TASK GOAL :: Wherever the string "grey" shows up in the material below, copy that line.

RECORDS TO PROCESS ::
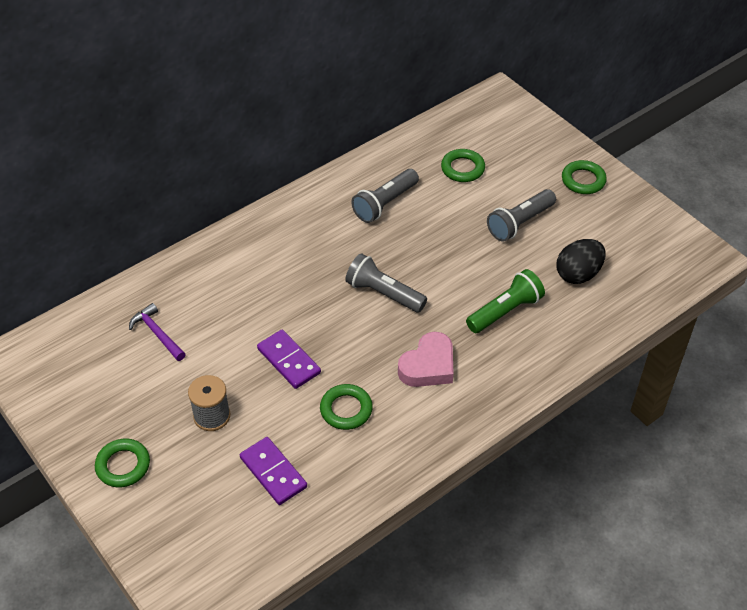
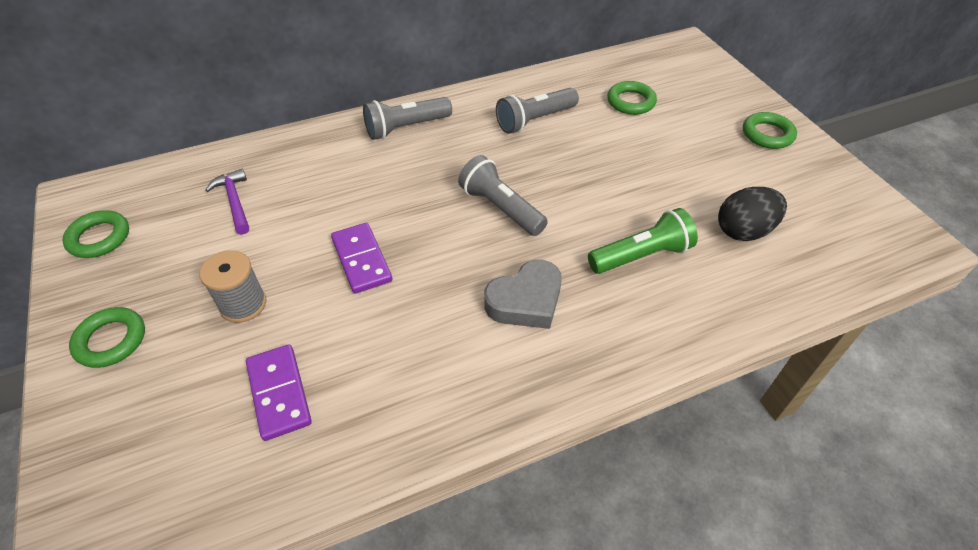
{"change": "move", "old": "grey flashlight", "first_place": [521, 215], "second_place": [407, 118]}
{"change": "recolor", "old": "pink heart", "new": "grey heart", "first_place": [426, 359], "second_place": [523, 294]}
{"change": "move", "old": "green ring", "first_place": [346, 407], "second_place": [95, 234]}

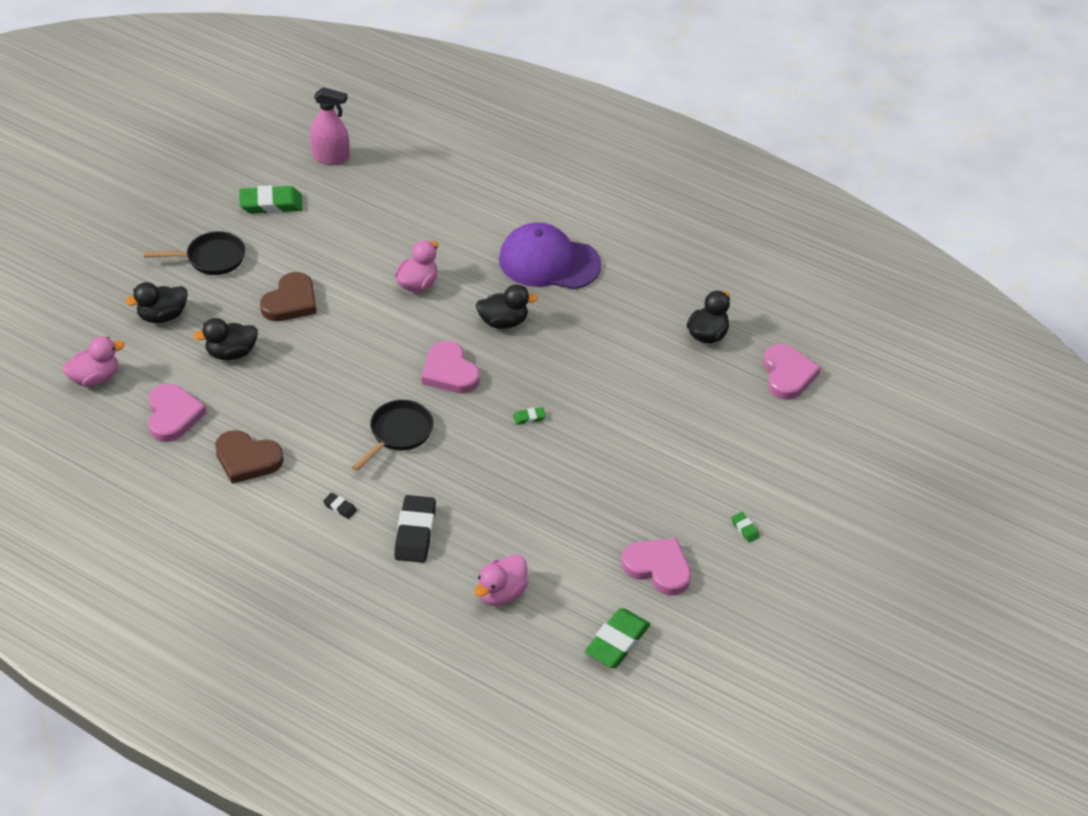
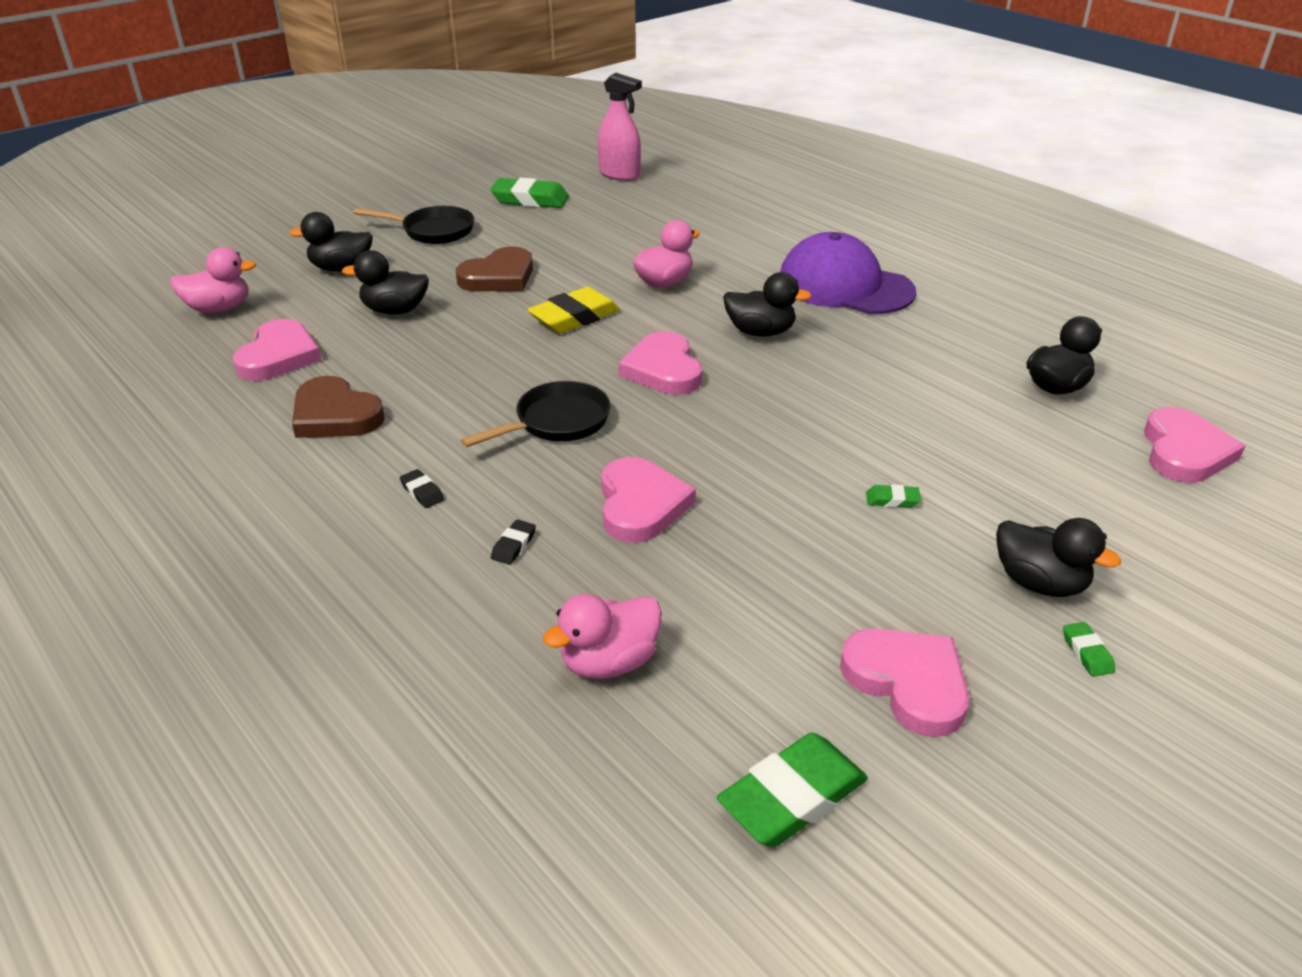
{"change": "move", "old": "green eraser", "first_place": [529, 416], "second_place": [893, 495]}
{"change": "resize", "old": "black eraser", "first_place": [415, 529], "second_place": [513, 542], "factor": 0.45}
{"change": "insert", "new": "yellow eraser", "second_place": [574, 310]}
{"change": "insert", "new": "pink heart", "second_place": [648, 500]}
{"change": "insert", "new": "black duck", "second_place": [1058, 557]}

EXERCISE OUTPUT ::
{"change": "move", "old": "grey flashlight", "first_place": [521, 215], "second_place": [407, 118]}
{"change": "recolor", "old": "pink heart", "new": "grey heart", "first_place": [426, 359], "second_place": [523, 294]}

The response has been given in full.